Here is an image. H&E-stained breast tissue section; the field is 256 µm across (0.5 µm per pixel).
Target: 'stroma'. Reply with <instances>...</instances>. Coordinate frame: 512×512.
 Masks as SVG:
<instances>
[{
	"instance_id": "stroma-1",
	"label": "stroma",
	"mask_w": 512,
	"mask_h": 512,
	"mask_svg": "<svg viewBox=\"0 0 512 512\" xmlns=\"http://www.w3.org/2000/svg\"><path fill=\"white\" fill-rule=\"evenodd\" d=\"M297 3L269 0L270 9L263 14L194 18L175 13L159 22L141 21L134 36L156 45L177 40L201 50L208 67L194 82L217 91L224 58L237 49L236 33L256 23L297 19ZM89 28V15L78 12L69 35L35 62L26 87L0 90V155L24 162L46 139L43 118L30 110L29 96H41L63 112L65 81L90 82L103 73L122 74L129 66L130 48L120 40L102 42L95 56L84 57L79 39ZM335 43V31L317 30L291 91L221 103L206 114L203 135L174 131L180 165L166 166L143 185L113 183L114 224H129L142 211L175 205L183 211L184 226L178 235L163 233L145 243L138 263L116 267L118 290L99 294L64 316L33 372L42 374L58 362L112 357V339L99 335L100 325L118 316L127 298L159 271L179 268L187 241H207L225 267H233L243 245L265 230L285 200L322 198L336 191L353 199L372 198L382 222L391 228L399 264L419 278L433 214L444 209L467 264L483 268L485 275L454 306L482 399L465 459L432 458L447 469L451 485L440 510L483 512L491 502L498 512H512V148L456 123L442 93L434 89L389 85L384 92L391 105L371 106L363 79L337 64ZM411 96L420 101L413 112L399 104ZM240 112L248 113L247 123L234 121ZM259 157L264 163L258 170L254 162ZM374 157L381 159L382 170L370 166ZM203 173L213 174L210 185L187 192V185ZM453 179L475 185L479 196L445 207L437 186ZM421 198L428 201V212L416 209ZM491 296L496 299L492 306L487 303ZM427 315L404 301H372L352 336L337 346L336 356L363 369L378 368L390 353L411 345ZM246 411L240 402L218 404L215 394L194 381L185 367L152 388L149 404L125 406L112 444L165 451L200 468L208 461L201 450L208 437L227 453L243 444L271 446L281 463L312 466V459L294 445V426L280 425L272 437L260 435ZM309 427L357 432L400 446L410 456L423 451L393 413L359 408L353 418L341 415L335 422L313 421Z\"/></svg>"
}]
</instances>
──────────────────────────────
Look through the entries and find each line that has the string "instances". Copy those lines.

• [Task solution]
Target: 'stroma'. Reply with <instances>...</instances>. Coordinate frame: 512×512.
<instances>
</instances>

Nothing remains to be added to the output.